Give again, word for word, each line below starting at the one that contains "R11: 2.4k (FILT, VX2) -> 22k (FILT, VX2)" and ending at the one that contains "R18: none -> 4.7k (+3V3, VE)".

(Revision tracking records)
┌────────

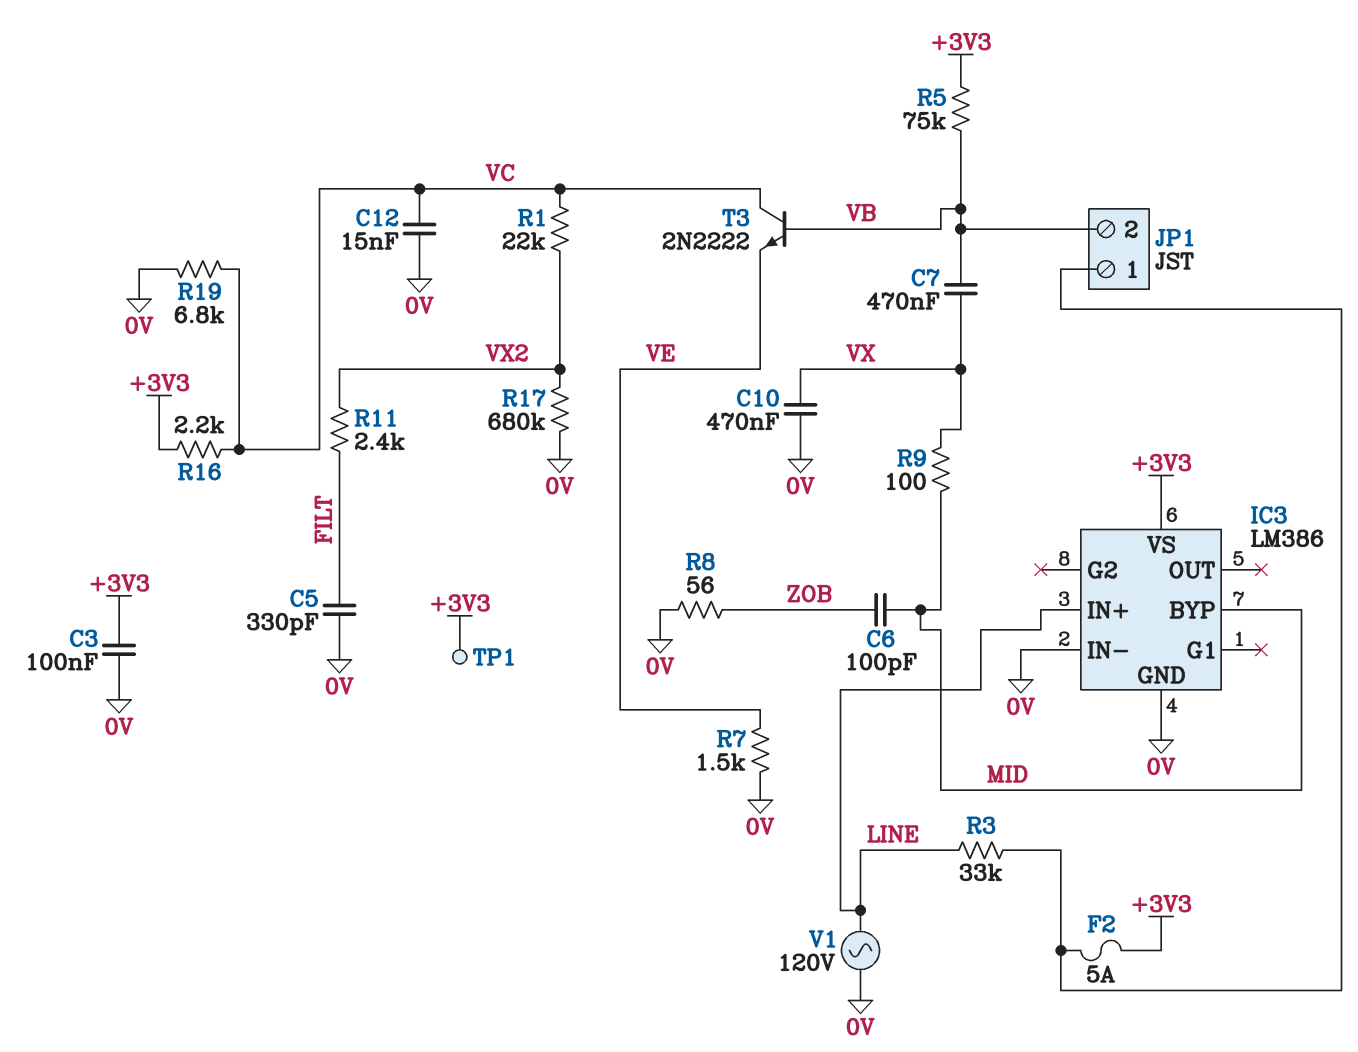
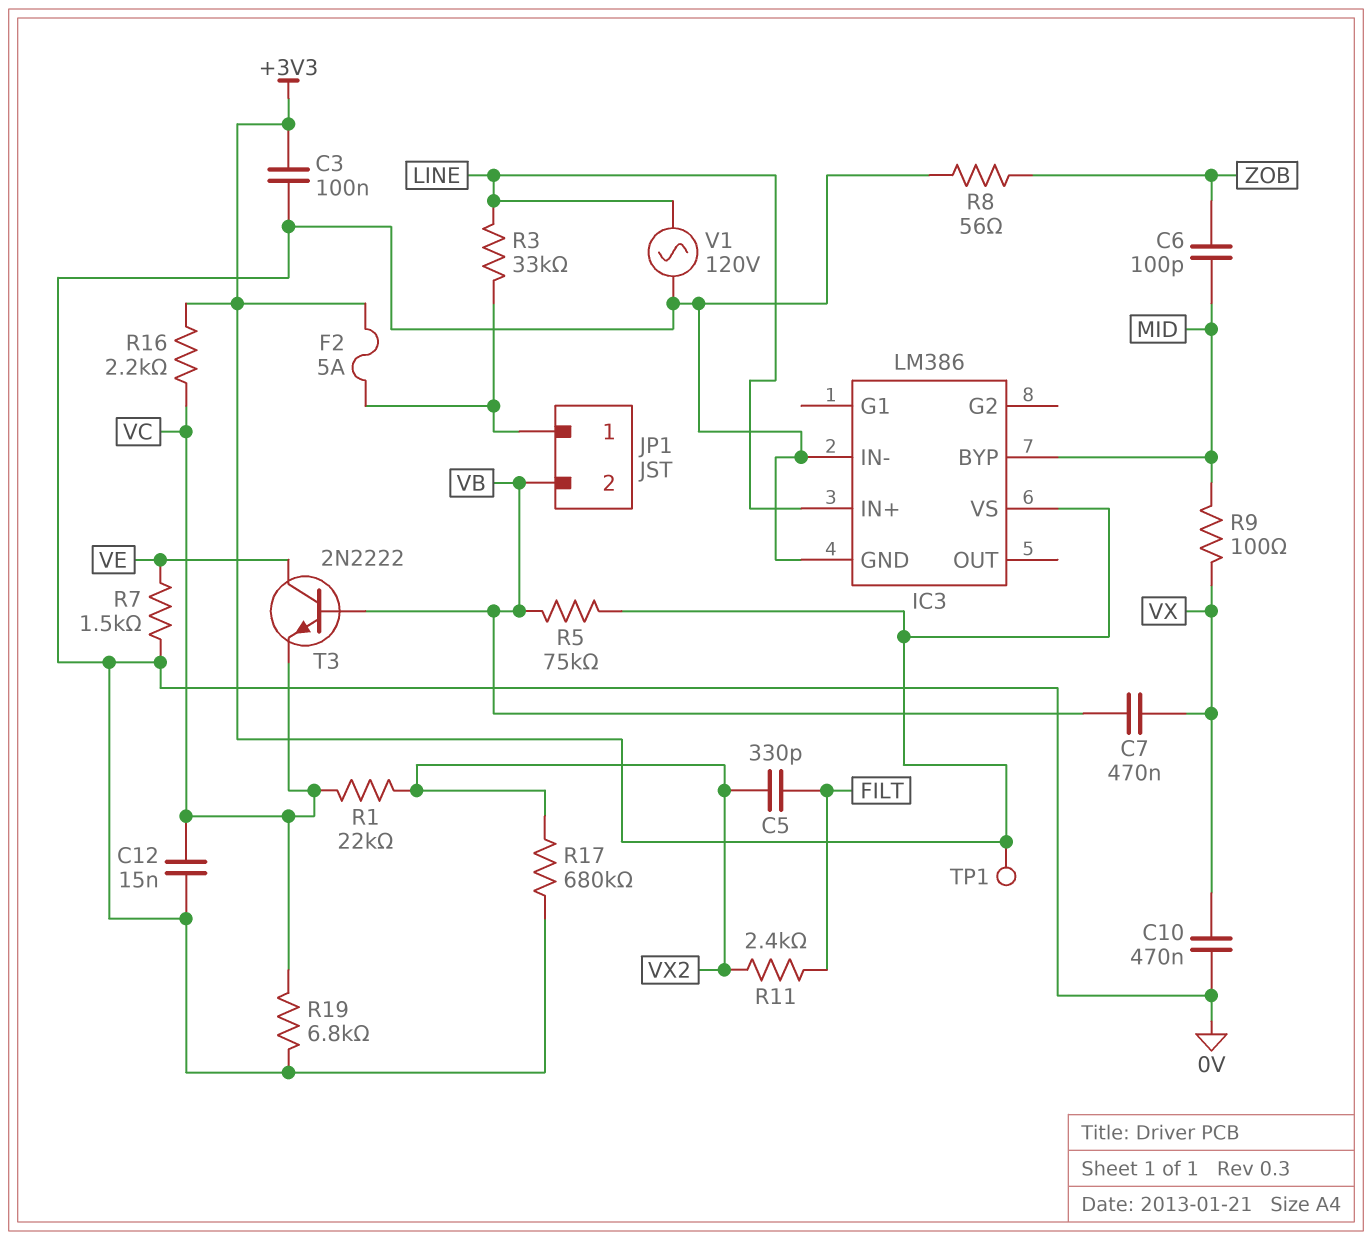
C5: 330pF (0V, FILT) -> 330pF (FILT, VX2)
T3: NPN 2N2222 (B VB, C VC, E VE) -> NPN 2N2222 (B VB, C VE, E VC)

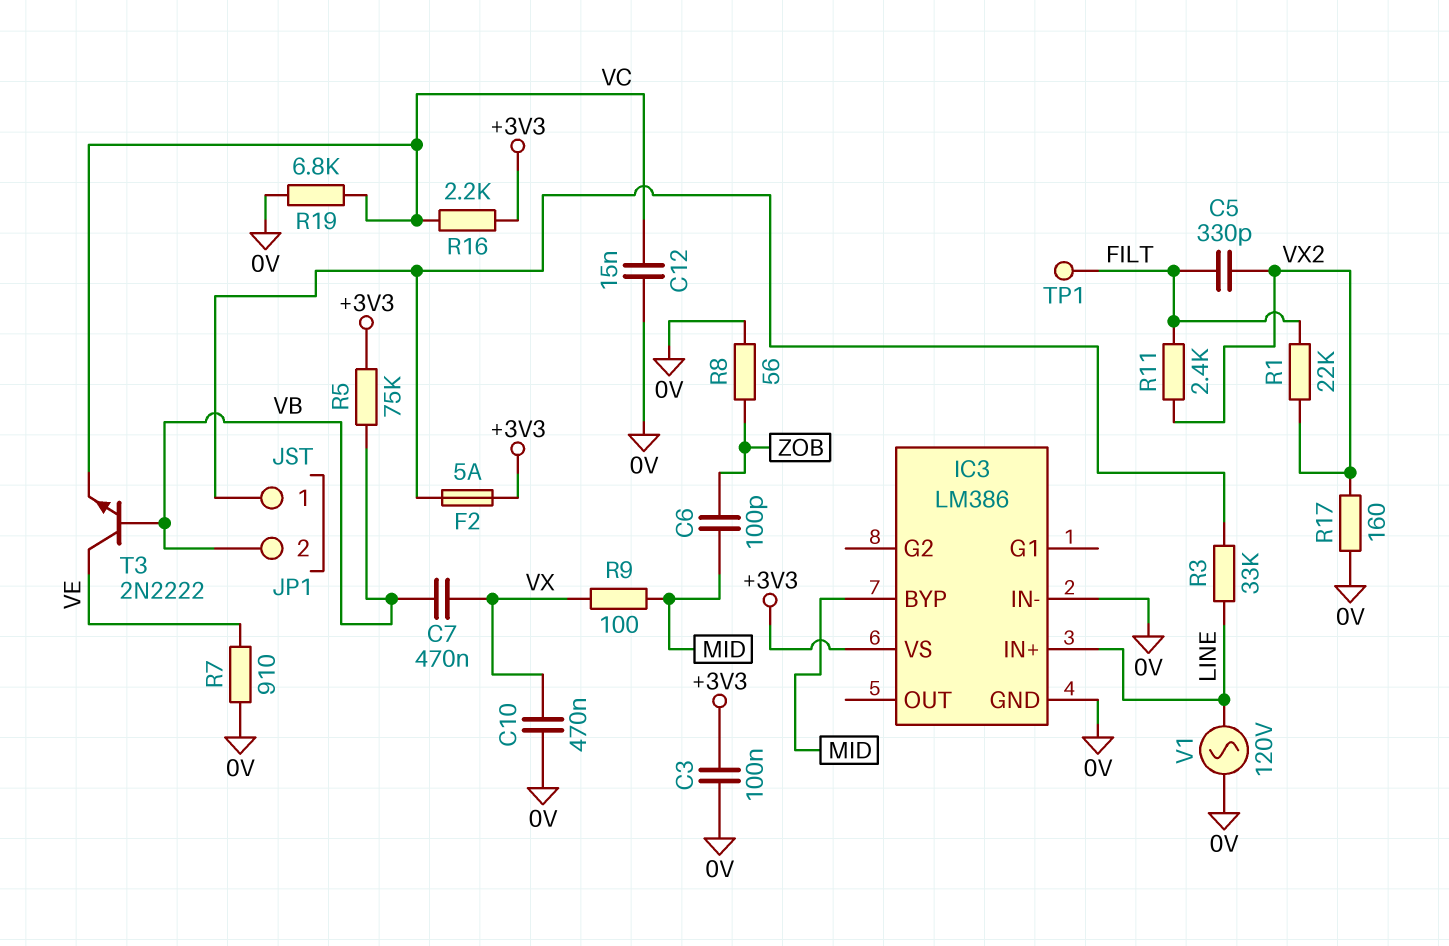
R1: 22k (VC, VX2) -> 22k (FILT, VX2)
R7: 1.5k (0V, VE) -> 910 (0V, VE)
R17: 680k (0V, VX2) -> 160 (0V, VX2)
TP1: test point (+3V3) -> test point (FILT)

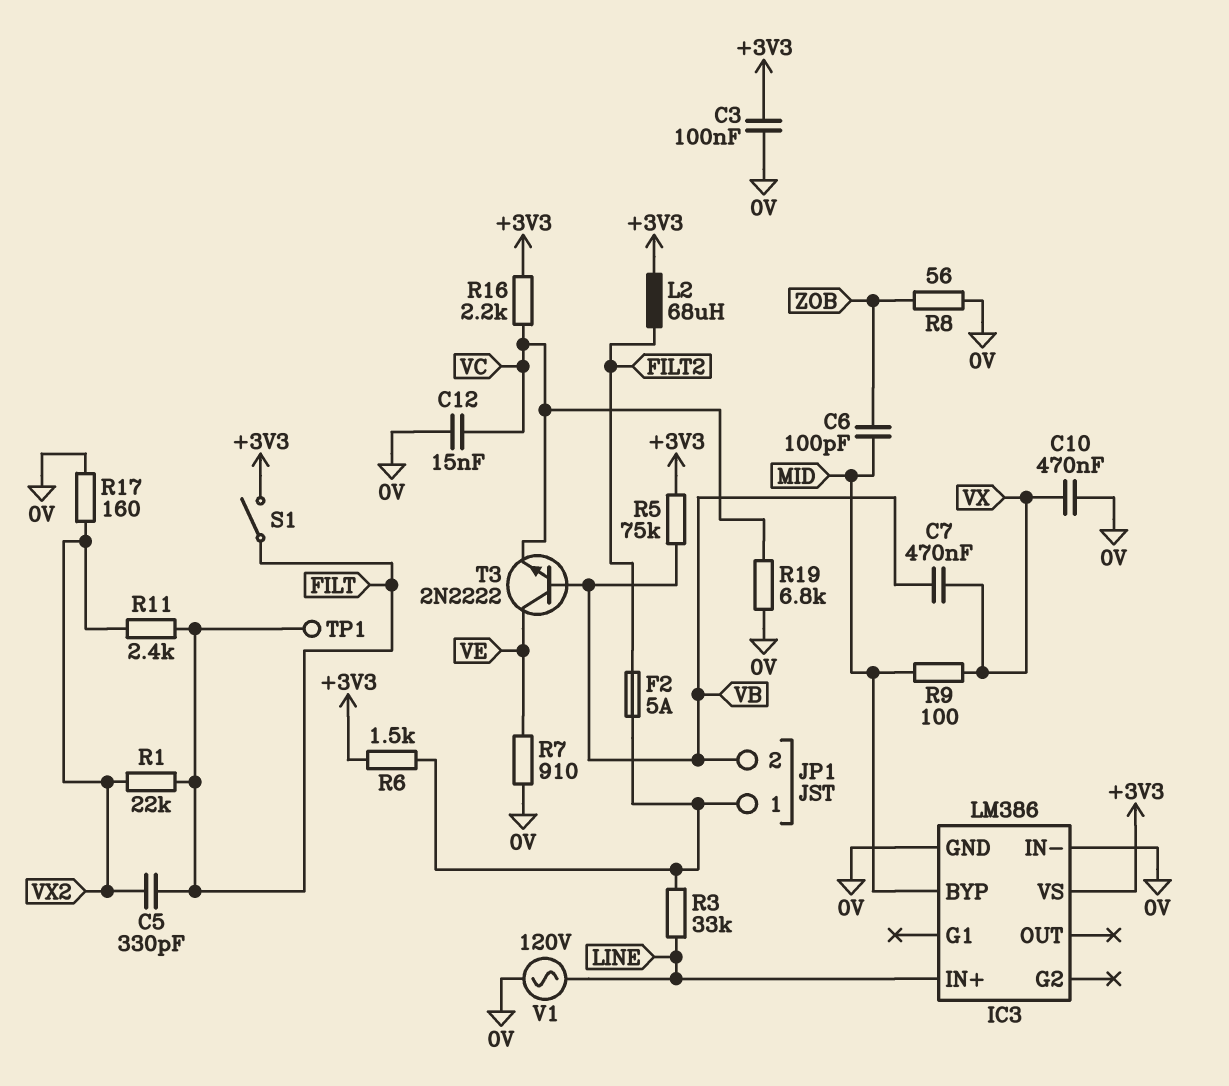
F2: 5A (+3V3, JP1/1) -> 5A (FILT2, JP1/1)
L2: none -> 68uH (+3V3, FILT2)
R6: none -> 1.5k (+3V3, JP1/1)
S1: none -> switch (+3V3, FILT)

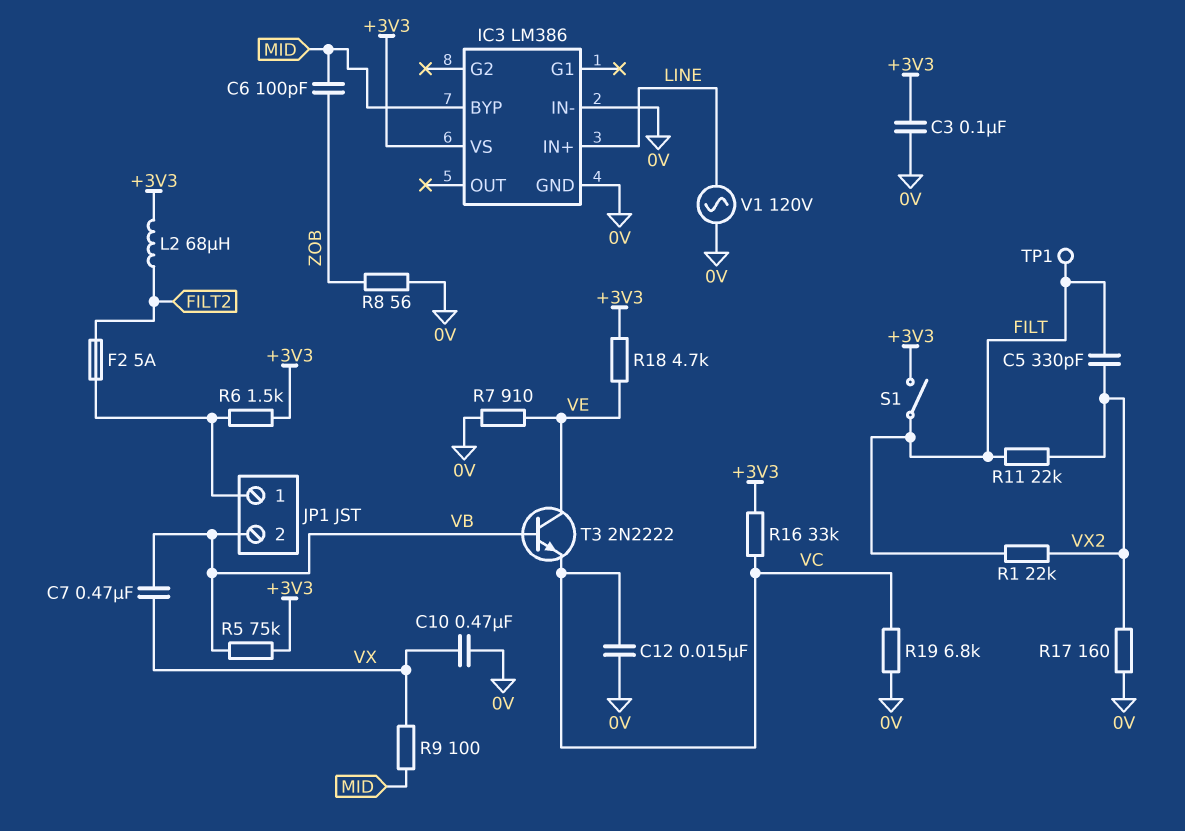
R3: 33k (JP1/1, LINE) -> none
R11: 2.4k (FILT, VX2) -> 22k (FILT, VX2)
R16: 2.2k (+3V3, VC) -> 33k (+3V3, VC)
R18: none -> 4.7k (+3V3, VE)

└────────
┌────────

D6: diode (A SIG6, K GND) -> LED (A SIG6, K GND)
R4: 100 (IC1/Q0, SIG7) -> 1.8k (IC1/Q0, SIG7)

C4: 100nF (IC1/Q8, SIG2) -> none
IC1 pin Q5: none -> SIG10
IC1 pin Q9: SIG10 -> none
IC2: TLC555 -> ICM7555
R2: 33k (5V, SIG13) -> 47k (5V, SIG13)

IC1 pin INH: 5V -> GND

└────────

### Answer to this problem
R11: 2.4k (FILT, VX2) -> 22k (FILT, VX2)
R16: 2.2k (+3V3, VC) -> 33k (+3V3, VC)
R18: none -> 4.7k (+3V3, VE)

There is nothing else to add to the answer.